**What is needed:**
Each entry that follows is to be retyped exactly. Pictures do not belong in the copy.

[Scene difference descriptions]
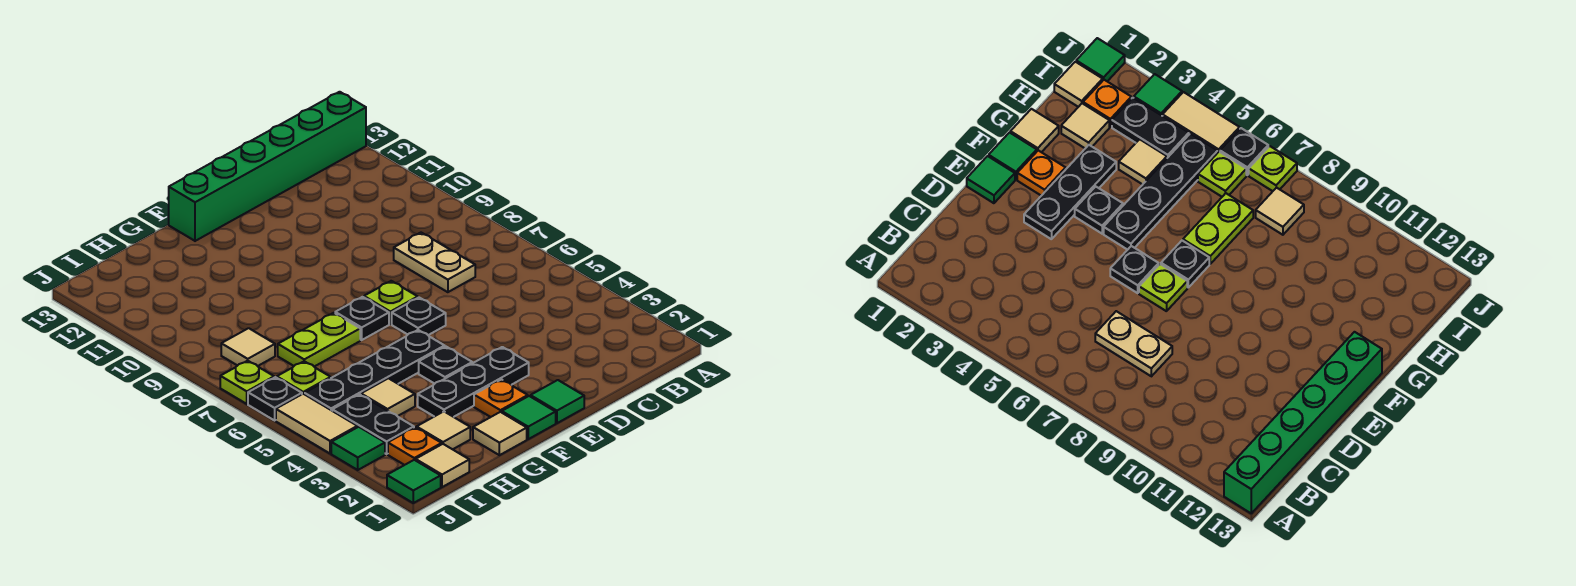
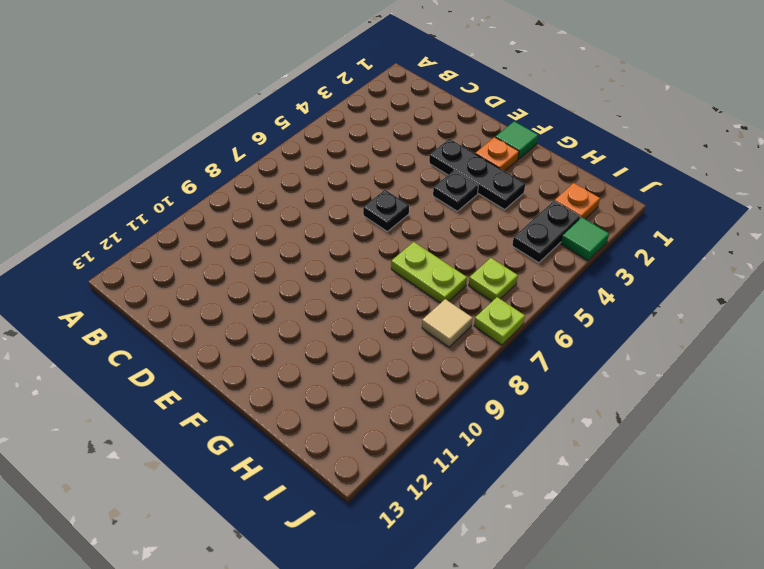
none -> green brick A13:F13 level 1
none -> tan plate C7:C8 level 1
none -> green tile E1 level 1

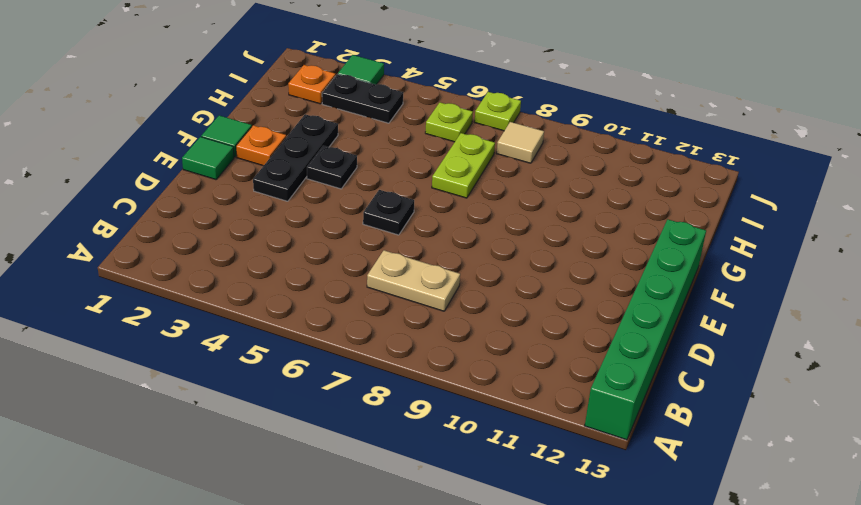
none -> lime plate E7 level 1
none -> black plate F5:I5 level 1
none -> black plate F7 level 1

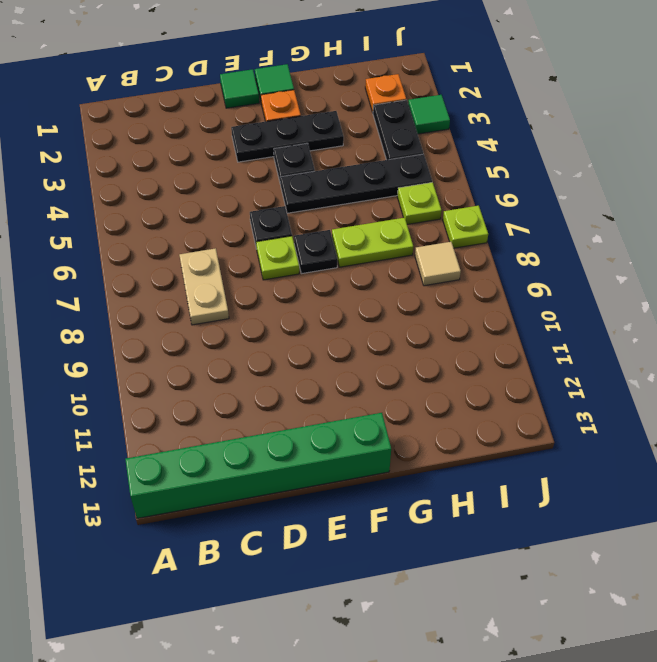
none -> tan tile G1 level 1
none -> tan tile H2 level 1
none -> tan tile H4 level 1

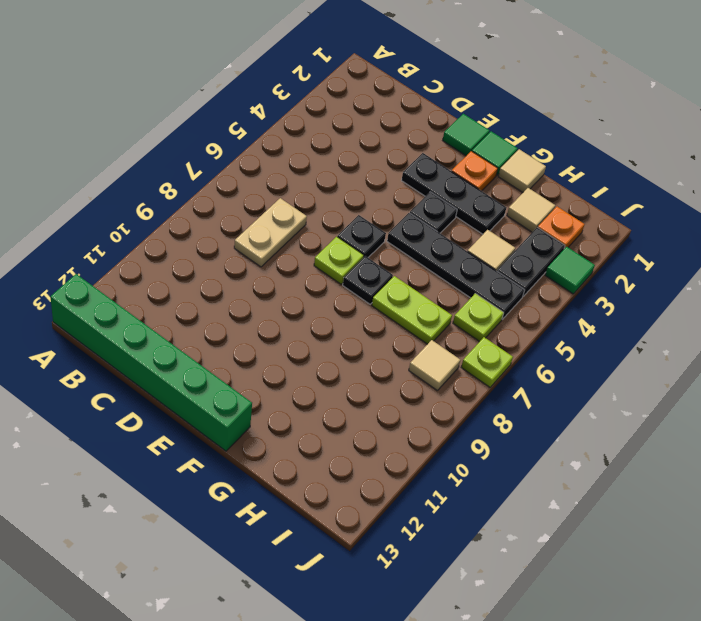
none -> tan tile I1 level 1
none -> green tile J1 level 1
none -> tan tile J4:J5 level 1

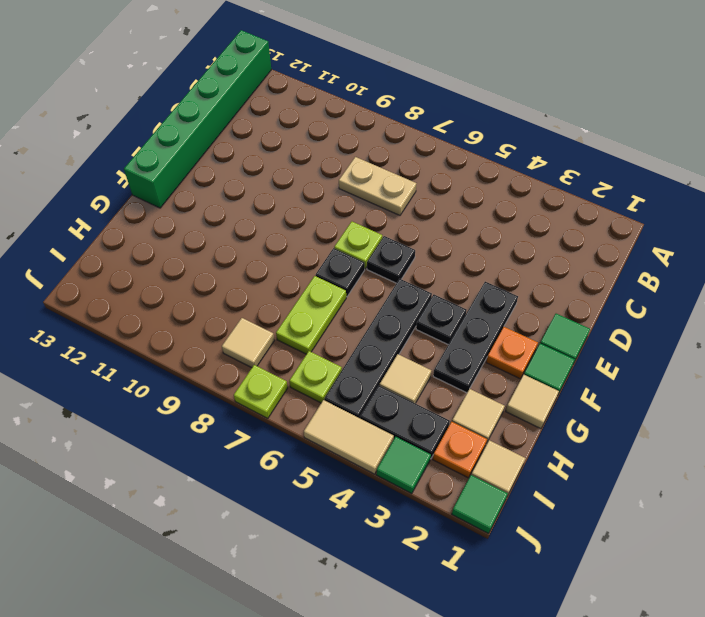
none -> black plate J6 level 1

**Exercise answer:**
none -> green brick A13:F13 level 1
none -> tan plate C7:C8 level 1
none -> green tile E1 level 1

none -> lime plate E7 level 1
none -> black plate F5:I5 level 1
none -> black plate F7 level 1

none -> tan tile G1 level 1
none -> tan tile H2 level 1
none -> tan tile H4 level 1

none -> tan tile I1 level 1
none -> green tile J1 level 1
none -> tan tile J4:J5 level 1

none -> black plate J6 level 1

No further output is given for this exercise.